» What is being asked:
Beneath this line are the data; copy exactly the part of them that opens with the line containing "(397, 265) = (493, 366): white" and closes with the line containing "(547, 667) = (117, 569): none -> purple cake", and only that part.

» Source material:

■ ■ ■ ■

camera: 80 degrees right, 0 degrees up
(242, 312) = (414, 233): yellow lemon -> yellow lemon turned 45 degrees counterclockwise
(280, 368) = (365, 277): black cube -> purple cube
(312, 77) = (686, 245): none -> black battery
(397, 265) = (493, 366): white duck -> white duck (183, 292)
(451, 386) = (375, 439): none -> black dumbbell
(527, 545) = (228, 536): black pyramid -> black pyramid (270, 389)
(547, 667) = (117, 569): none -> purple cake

■ ■ ■ ■

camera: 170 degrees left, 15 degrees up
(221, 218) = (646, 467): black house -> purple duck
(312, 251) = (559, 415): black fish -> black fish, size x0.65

■ ■ ■ ■

» Answer:
(397, 265) = (493, 366): white duck -> white duck (183, 292)
(451, 386) = (375, 439): none -> black dumbbell
(527, 545) = (228, 536): black pyramid -> black pyramid (270, 389)
(547, 667) = (117, 569): none -> purple cake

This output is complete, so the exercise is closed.